=== WHAT THE TASK REQUIRES ===
What is needed is an exact copy of every line from the one containing "pink bell: 4 -> 6" through the end of the entries; please set it down without any pictures.

=== TASK MATERIAL ===
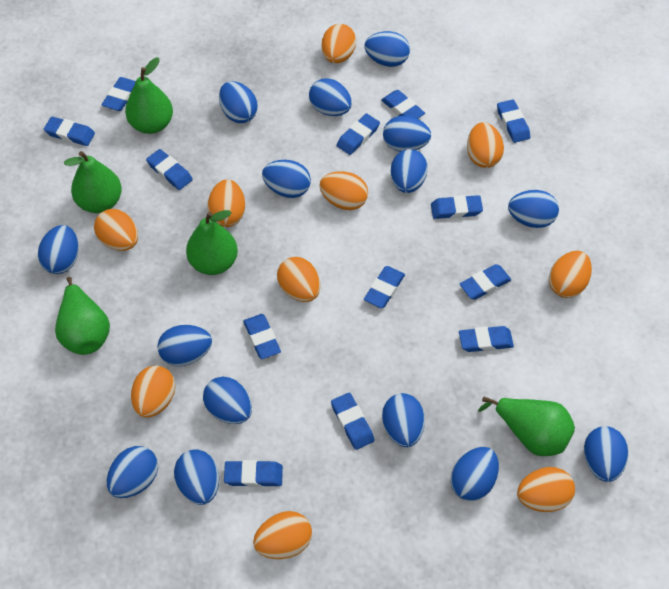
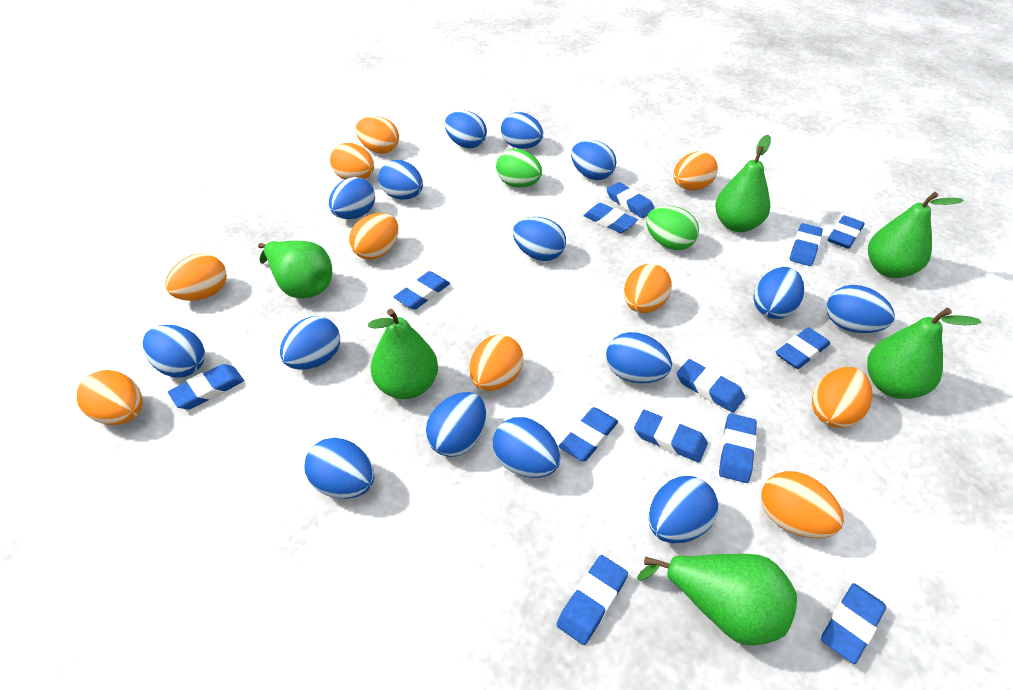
green egg: 0 -> 2
green pear: 5 -> 6

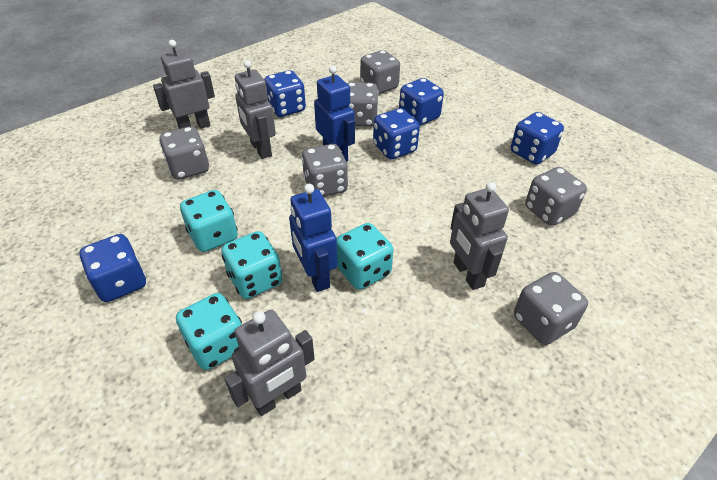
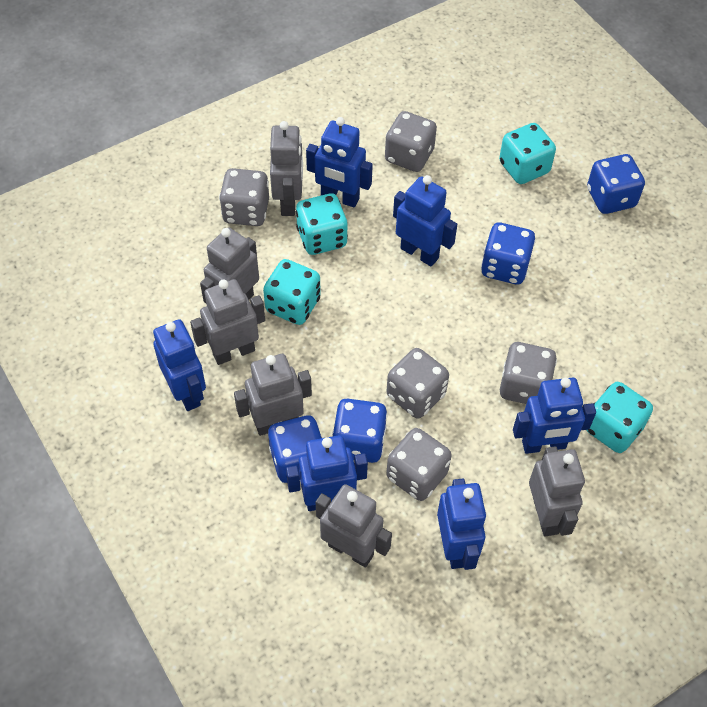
blue dice: 5 -> 4
blue robot: 2 -> 6
grey dice: 6 -> 5
grey robot: 4 -> 6

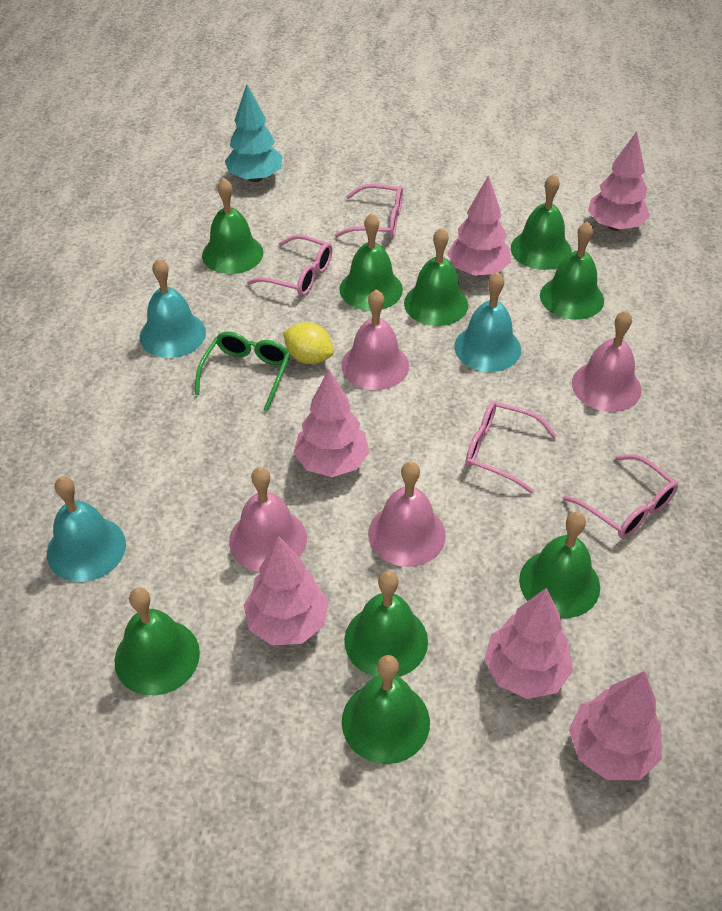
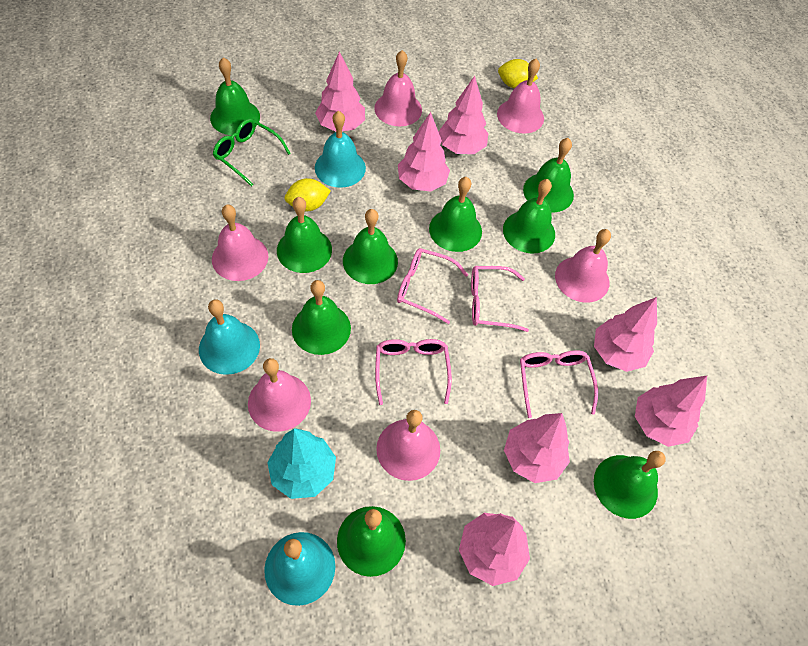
pink bell: 4 -> 6
pink tree: 6 -> 7
yellow lemon: 1 -> 2

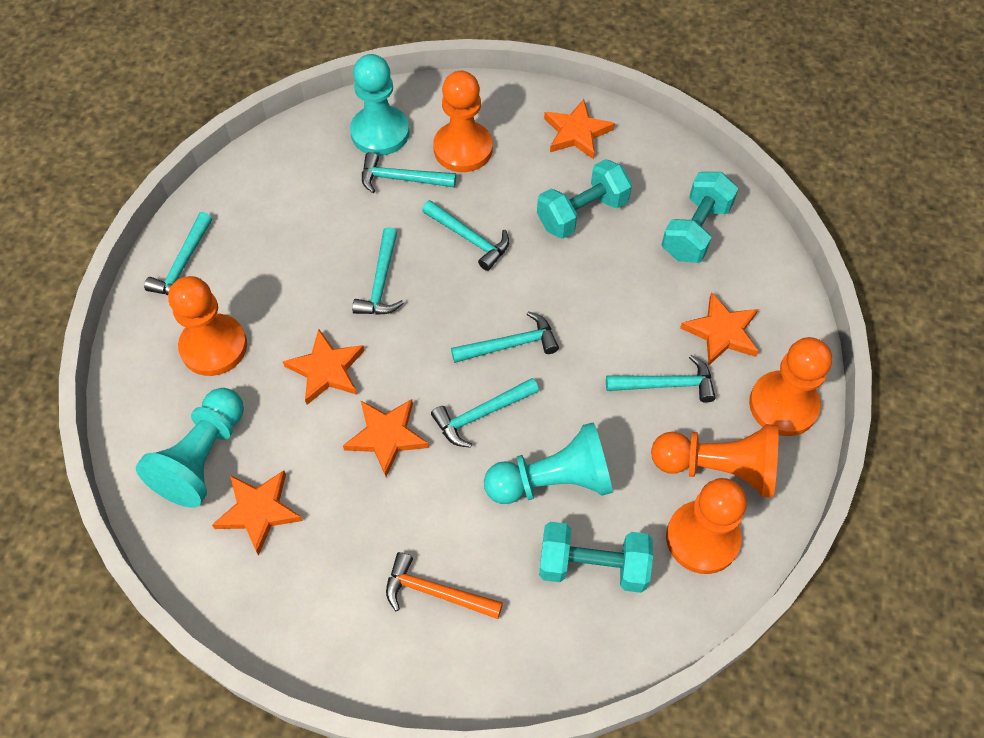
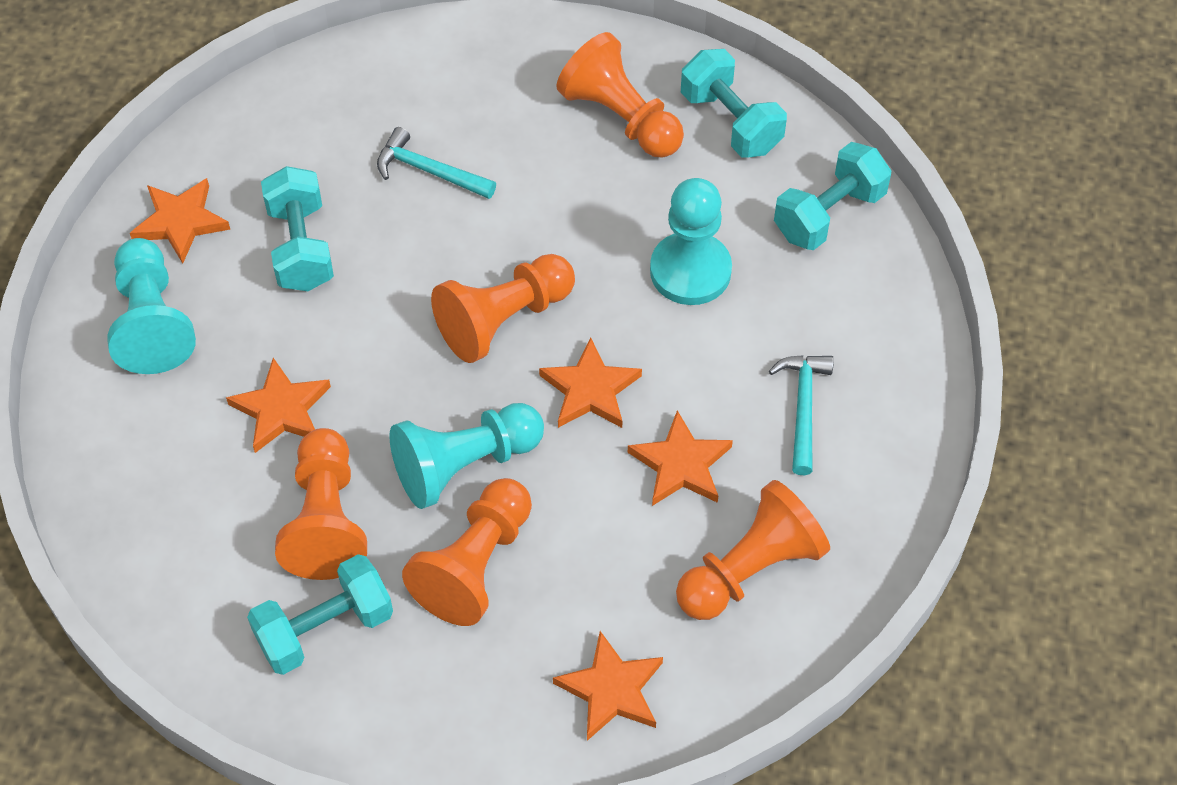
orange hammer: 1 -> 0
turquoise dumbbell: 3 -> 4
turquoise hammer: 7 -> 2

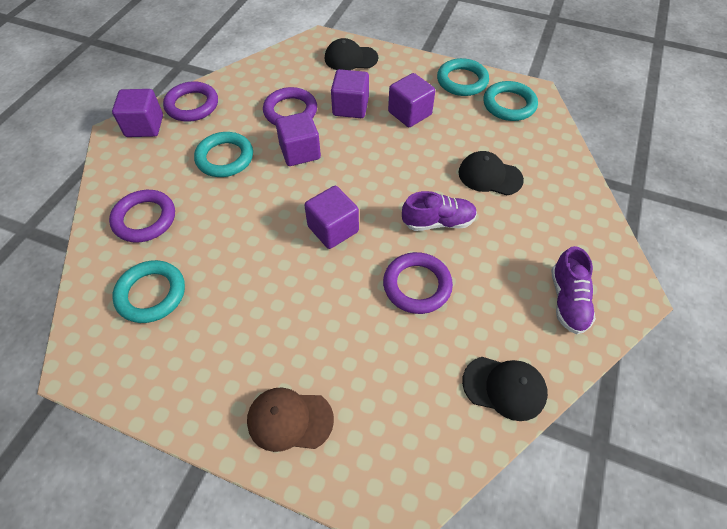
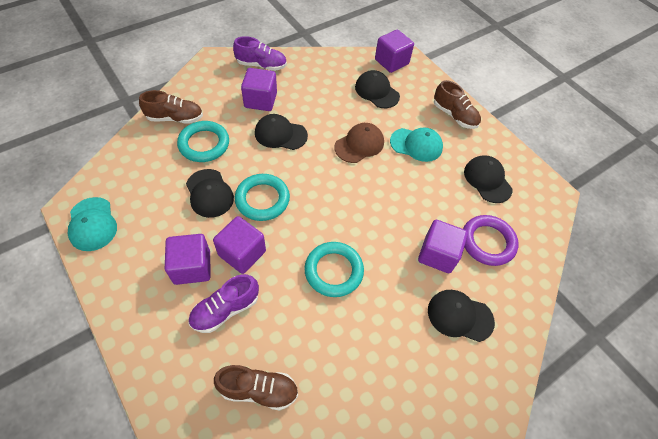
black cap: 3 -> 5
brown shoe: 0 -> 3
purple ring: 4 -> 1
turquoise cap: 0 -> 2
turquoise ring: 4 -> 3

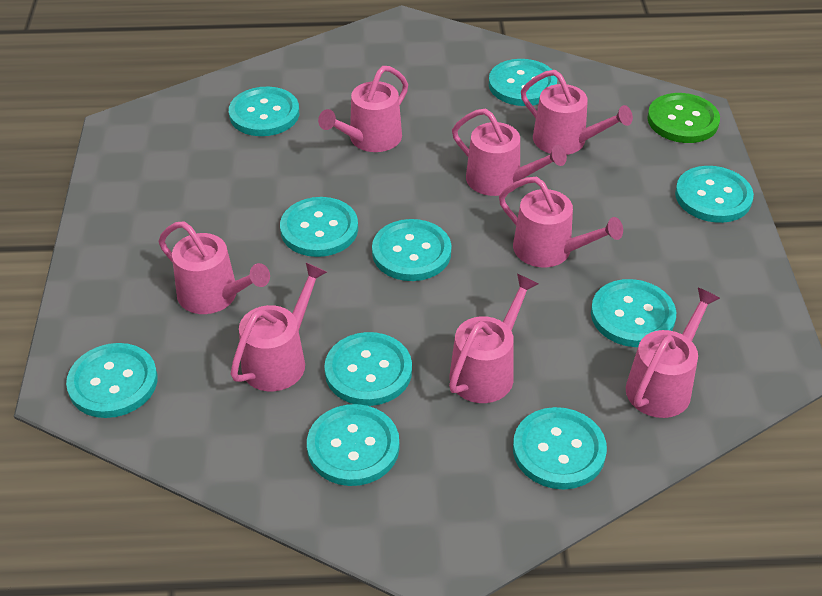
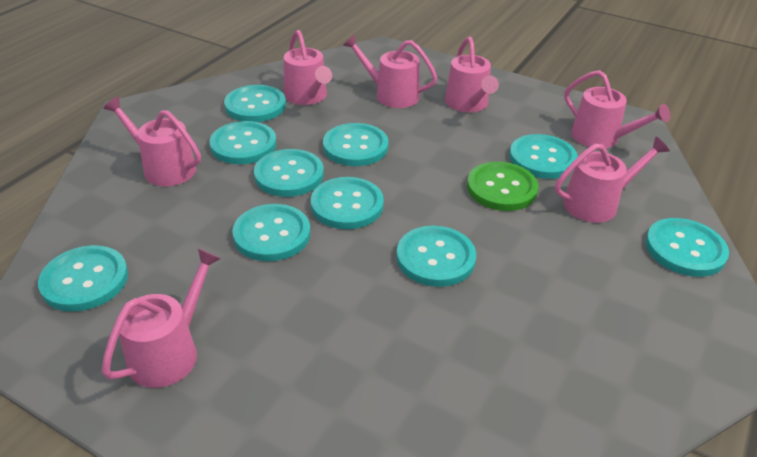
pink watering can: 8 -> 7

=== WRITTEN SOLUTION ===
pink bell: 4 -> 6
pink tree: 6 -> 7
yellow lemon: 1 -> 2

orange hammer: 1 -> 0
turquoise dumbbell: 3 -> 4
turquoise hammer: 7 -> 2

black cap: 3 -> 5
brown shoe: 0 -> 3
purple ring: 4 -> 1
turquoise cap: 0 -> 2
turquoise ring: 4 -> 3

pink watering can: 8 -> 7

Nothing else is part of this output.